Saved entries
__________
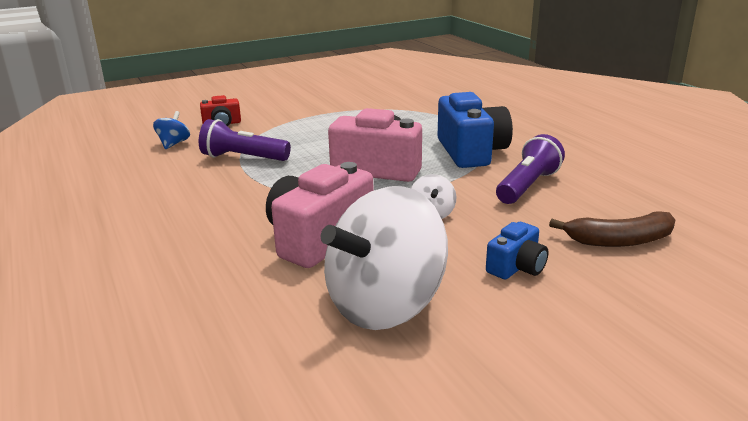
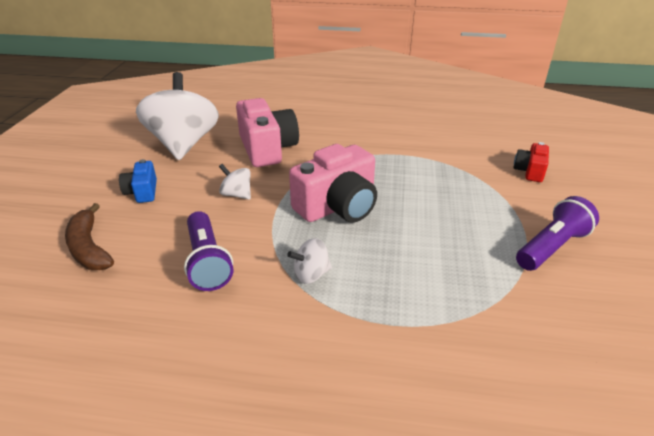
camera: 125 degrees right, 10 degrees up
(173, 144) = (490, 142): blue spinning top -> none
(243, 158) = (428, 159): purple flashlight -> purple flashlight (551, 247)
(471, 152) = (311, 274): blue camera -> white spinning top
(619, 240) = (89, 248): brown banana -> brown banana turned 60 degrees counterclockwise

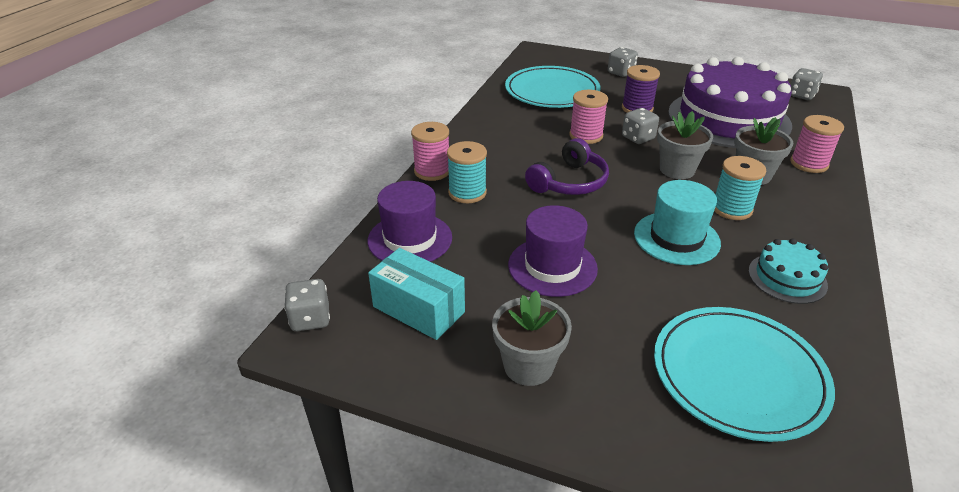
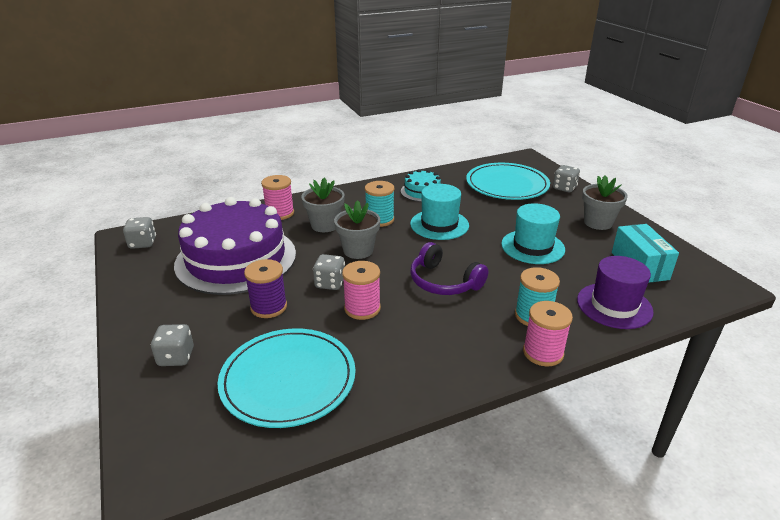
camera: 135 degrees left, 5 degrees down
(310, 319) = (718, 292): grey dice -> grey dice (564, 188)
(552, 266) = (532, 247): purple hat -> turquoise hat
(569, 182) = (444, 282): purple headphones -> purple headphones turned 135 degrees counterclockwise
__________
[Work instructions]
Beginning with the line that contains "camera: 135 degrees left, 5 degrees down", write out every line through the end of the entries above, exactly.

[Finished exercise]
camera: 135 degrees left, 5 degrees down
(310, 319) = (718, 292): grey dice -> grey dice (564, 188)
(552, 266) = (532, 247): purple hat -> turquoise hat
(569, 182) = (444, 282): purple headphones -> purple headphones turned 135 degrees counterclockwise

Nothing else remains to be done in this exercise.